• **Work item**:
With the line containing "R4: none -> 30 (+9V, VLOAD)" as the first line and the last line of the records as the final one, reproduce that range exactly.

• **Stored data**:
..............................

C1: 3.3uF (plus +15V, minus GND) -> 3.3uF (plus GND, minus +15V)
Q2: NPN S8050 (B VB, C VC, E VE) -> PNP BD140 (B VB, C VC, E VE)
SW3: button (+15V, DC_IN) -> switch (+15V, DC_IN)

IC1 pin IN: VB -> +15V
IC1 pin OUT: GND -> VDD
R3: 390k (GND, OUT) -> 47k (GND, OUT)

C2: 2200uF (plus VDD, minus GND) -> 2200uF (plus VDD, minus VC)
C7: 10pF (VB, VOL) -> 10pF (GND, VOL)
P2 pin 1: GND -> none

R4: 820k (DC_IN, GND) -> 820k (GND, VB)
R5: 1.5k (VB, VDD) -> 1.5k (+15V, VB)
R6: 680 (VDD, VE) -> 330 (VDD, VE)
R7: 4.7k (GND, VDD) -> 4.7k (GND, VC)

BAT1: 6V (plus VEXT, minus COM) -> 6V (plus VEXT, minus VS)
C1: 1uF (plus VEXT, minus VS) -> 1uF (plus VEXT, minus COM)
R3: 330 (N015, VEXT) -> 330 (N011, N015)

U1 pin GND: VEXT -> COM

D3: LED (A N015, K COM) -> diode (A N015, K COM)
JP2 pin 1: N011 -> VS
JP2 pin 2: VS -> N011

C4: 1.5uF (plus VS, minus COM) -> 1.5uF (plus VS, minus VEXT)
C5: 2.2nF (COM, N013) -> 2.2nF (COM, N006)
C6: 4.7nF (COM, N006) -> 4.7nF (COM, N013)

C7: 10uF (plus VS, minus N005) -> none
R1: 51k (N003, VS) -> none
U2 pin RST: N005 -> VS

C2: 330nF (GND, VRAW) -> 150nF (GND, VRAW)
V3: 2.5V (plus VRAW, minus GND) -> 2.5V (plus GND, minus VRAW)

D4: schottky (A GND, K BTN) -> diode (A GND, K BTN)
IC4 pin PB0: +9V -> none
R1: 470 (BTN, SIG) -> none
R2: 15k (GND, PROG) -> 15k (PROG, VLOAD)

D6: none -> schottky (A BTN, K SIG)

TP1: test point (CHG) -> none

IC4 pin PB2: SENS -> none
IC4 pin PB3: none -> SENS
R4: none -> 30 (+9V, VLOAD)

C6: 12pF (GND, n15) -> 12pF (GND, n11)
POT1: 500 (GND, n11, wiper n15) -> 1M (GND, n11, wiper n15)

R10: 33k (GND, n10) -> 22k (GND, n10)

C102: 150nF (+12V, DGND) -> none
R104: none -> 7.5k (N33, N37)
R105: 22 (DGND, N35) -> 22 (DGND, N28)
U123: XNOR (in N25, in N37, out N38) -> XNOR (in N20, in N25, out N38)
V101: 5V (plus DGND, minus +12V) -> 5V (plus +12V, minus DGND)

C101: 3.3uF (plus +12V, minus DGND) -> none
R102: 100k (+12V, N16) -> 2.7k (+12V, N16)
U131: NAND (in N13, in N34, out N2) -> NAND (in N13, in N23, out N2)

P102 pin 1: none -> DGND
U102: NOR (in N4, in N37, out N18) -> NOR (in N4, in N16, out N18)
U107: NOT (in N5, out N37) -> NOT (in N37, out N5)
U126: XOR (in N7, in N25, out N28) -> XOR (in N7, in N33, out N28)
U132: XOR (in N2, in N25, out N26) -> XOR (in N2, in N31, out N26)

..............................

• **Completed task**:
R4: none -> 30 (+9V, VLOAD)

C6: 12pF (GND, n15) -> 12pF (GND, n11)
POT1: 500 (GND, n11, wiper n15) -> 1M (GND, n11, wiper n15)

R10: 33k (GND, n10) -> 22k (GND, n10)

C102: 150nF (+12V, DGND) -> none
R104: none -> 7.5k (N33, N37)
R105: 22 (DGND, N35) -> 22 (DGND, N28)
U123: XNOR (in N25, in N37, out N38) -> XNOR (in N20, in N25, out N38)
V101: 5V (plus DGND, minus +12V) -> 5V (plus +12V, minus DGND)

C101: 3.3uF (plus +12V, minus DGND) -> none
R102: 100k (+12V, N16) -> 2.7k (+12V, N16)
U131: NAND (in N13, in N34, out N2) -> NAND (in N13, in N23, out N2)

P102 pin 1: none -> DGND
U102: NOR (in N4, in N37, out N18) -> NOR (in N4, in N16, out N18)
U107: NOT (in N5, out N37) -> NOT (in N37, out N5)
U126: XOR (in N7, in N25, out N28) -> XOR (in N7, in N33, out N28)
U132: XOR (in N2, in N25, out N26) -> XOR (in N2, in N31, out N26)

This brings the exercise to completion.